[Work required] Print every one of the following lines without changing anything.

___ Working data ___

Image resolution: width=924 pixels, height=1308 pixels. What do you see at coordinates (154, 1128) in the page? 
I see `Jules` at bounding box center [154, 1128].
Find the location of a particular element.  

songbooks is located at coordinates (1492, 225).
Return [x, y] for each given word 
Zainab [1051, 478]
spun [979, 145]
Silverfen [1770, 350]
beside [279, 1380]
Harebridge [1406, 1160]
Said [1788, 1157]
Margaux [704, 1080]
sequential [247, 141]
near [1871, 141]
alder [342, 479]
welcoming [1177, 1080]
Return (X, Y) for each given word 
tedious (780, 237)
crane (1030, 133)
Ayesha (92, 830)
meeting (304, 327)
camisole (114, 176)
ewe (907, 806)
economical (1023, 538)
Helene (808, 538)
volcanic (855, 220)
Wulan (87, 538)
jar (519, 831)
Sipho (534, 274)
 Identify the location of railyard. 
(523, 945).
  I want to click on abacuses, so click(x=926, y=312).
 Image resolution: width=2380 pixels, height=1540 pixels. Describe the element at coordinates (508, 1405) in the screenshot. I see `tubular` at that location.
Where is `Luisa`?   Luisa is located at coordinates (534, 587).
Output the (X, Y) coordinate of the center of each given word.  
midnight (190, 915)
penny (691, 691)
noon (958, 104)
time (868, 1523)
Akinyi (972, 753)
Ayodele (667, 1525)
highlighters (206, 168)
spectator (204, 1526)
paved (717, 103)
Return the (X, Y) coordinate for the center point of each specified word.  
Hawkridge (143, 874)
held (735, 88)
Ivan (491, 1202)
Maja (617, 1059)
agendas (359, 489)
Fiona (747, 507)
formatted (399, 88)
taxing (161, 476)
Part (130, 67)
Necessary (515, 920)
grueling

___

[Correct response]
Image resolution: width=924 pixels, height=1308 pixels. What do you see at coordinates (154, 1128) in the page? 
I see `Jules` at bounding box center [154, 1128].
Find the location of a particular element.  

songbooks is located at coordinates (1492, 225).
Return [x, y] for each given word 
Zainab [1051, 478]
spun [979, 145]
Silverfen [1770, 350]
beside [279, 1380]
Harebridge [1406, 1160]
Said [1788, 1157]
Margaux [704, 1080]
sequential [247, 141]
near [1871, 141]
alder [342, 479]
welcoming [1177, 1080]
Return (X, Y) for each given word 
tedious (780, 237)
crane (1030, 133)
Ayesha (92, 830)
meeting (304, 327)
camisole (114, 176)
ewe (907, 806)
economical (1023, 538)
Helene (808, 538)
volcanic (855, 220)
Wulan (87, 538)
jar (519, 831)
Sipho (534, 274)
 Identify the location of railyard. 
(523, 945).
  I want to click on abacuses, so click(x=926, y=312).
 Image resolution: width=2380 pixels, height=1540 pixels. Describe the element at coordinates (508, 1405) in the screenshot. I see `tubular` at that location.
Where is `Luisa`?   Luisa is located at coordinates (534, 587).
Output the (X, Y) coordinate of the center of each given word.  
midnight (190, 915)
penny (691, 691)
noon (958, 104)
time (868, 1523)
Akinyi (972, 753)
Ayodele (667, 1525)
highlighters (206, 168)
spectator (204, 1526)
paved (717, 103)
Return the (X, Y) coordinate for the center point of each specified word.  
Hawkridge (143, 874)
held (735, 88)
Ivan (491, 1202)
Maja (617, 1059)
agendas (359, 489)
Fiona (747, 507)
formatted (399, 88)
taxing (161, 476)
Part (130, 67)
Necessary (515, 920)
grueling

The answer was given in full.